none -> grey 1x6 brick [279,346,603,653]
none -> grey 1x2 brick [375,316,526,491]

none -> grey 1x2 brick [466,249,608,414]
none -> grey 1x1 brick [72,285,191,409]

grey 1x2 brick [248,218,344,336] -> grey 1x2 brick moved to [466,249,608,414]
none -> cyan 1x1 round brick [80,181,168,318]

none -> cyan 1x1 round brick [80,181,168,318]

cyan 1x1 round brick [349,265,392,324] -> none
+===+
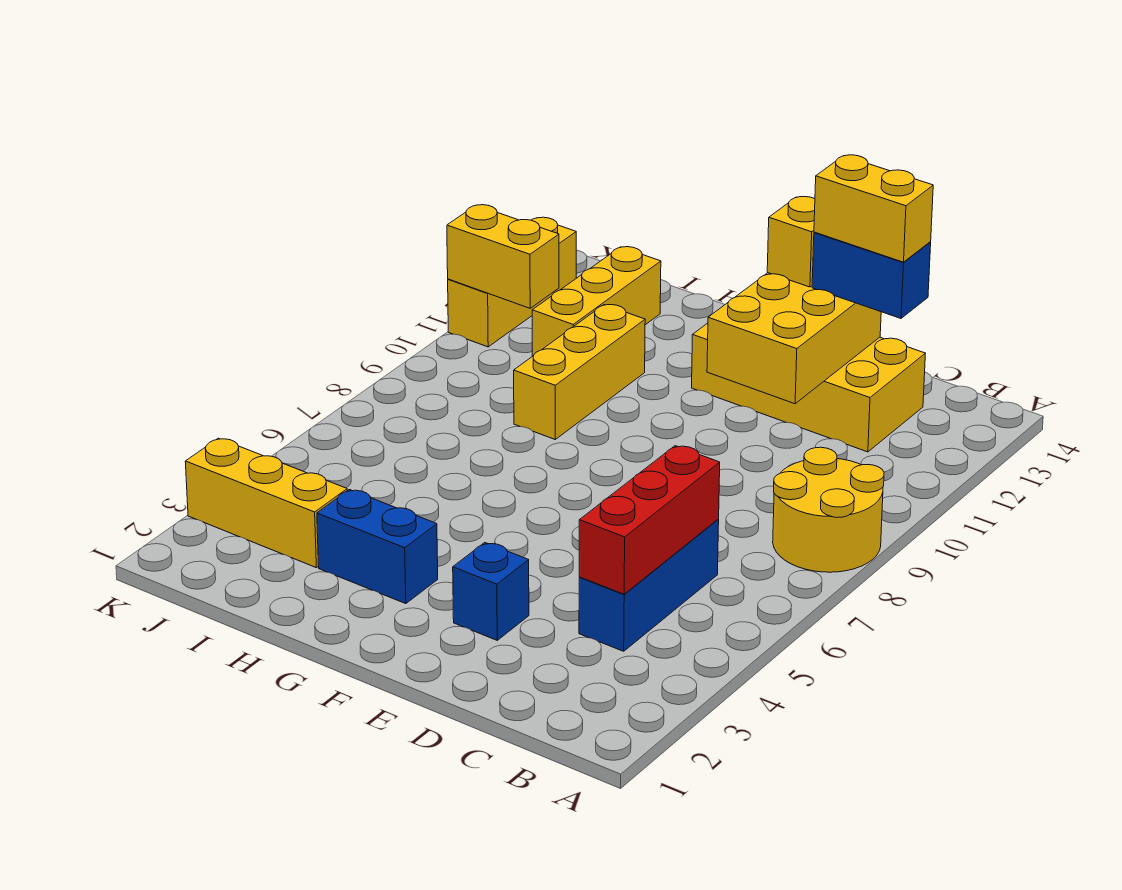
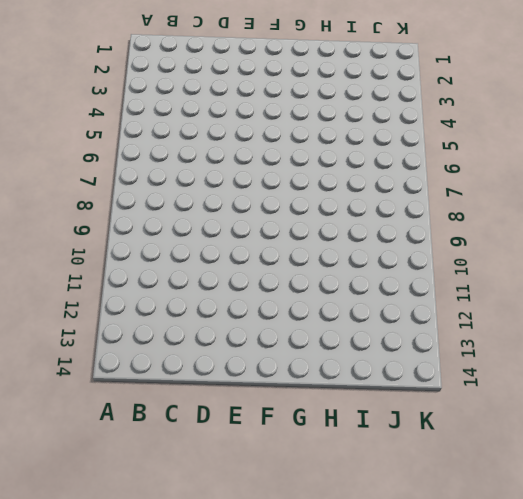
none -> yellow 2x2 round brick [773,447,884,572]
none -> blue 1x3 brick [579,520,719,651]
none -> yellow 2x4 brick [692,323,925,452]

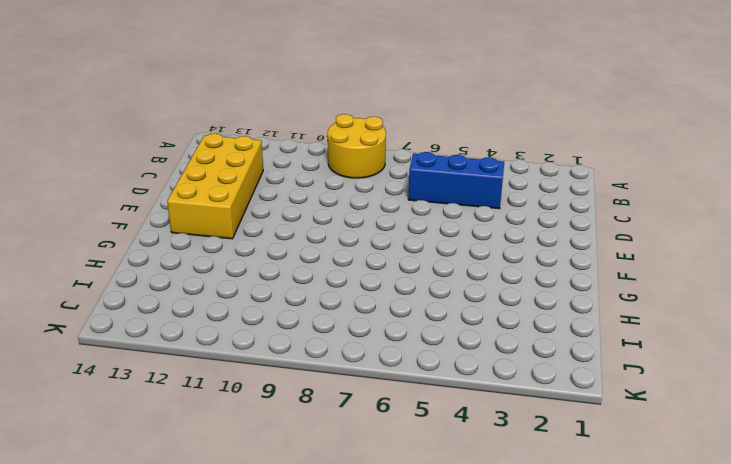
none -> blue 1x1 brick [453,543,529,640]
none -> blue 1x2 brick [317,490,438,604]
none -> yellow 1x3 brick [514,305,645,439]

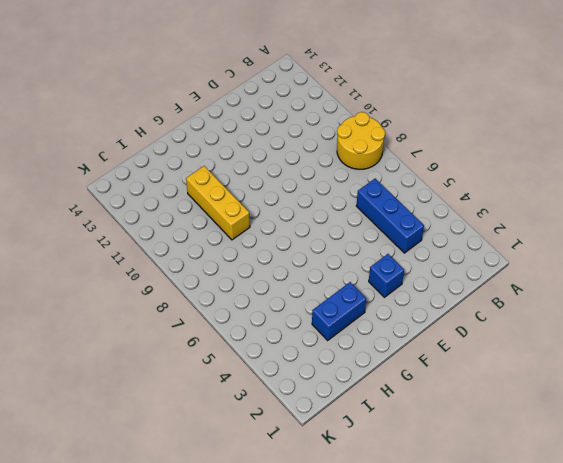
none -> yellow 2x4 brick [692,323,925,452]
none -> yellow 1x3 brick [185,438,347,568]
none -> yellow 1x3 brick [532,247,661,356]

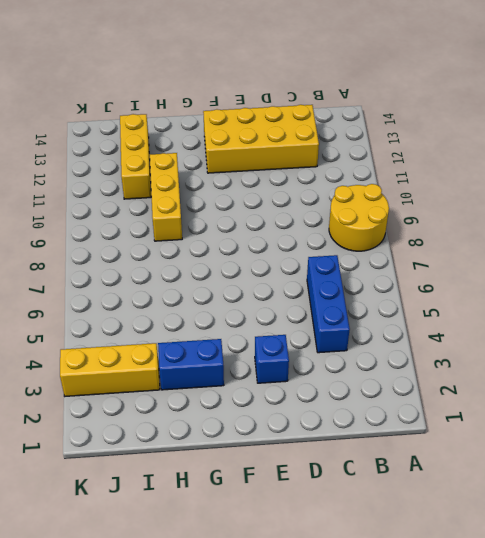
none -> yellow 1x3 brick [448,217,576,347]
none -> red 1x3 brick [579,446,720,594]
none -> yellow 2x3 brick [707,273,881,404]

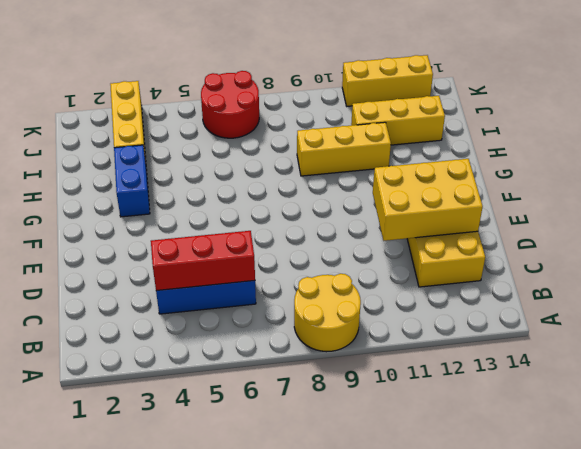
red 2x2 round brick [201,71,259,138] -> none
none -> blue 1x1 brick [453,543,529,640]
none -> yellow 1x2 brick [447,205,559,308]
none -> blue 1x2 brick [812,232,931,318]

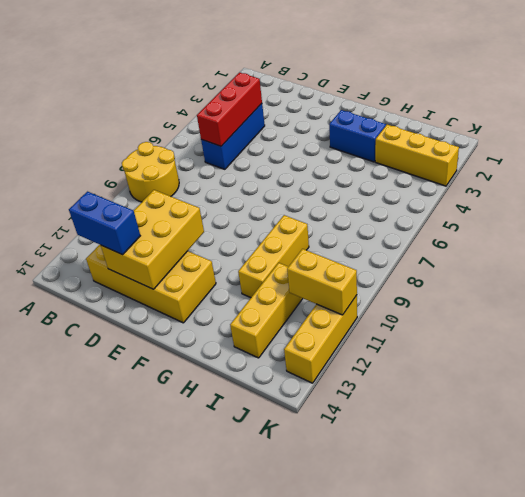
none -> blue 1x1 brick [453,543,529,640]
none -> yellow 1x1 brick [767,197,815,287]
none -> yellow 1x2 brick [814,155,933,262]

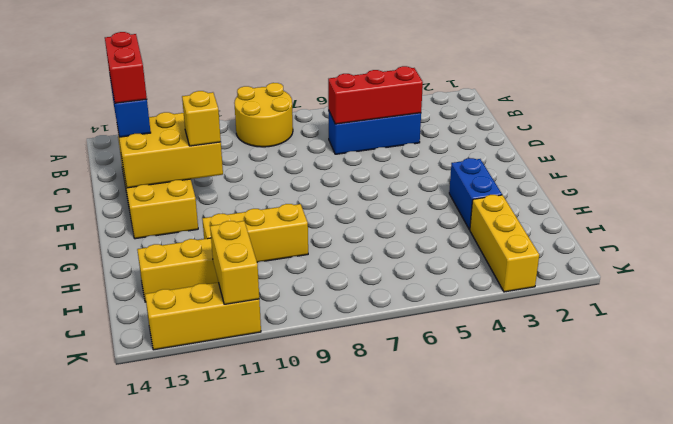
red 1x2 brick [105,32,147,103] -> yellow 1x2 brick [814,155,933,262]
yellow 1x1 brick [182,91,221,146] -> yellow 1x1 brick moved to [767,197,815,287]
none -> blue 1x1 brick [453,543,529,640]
+===+
EXERCISE DESCRIPTION :: The required answer is the run of lines above, starting at the line with "none -> grey 1x6 brick [279,346,603,653]" and ending at the line with "cyan 1x1 round brick [349,265,392,324]", reproduced exactly with both ends.

ANSWER SECTION ::
none -> grey 1x6 brick [279,346,603,653]
none -> grey 1x2 brick [375,316,526,491]

none -> grey 1x2 brick [466,249,608,414]
none -> grey 1x1 brick [72,285,191,409]

grey 1x2 brick [248,218,344,336] -> grey 1x2 brick moved to [466,249,608,414]
none -> cyan 1x1 round brick [80,181,168,318]

none -> cyan 1x1 round brick [80,181,168,318]

cyan 1x1 round brick [349,265,392,324] -> none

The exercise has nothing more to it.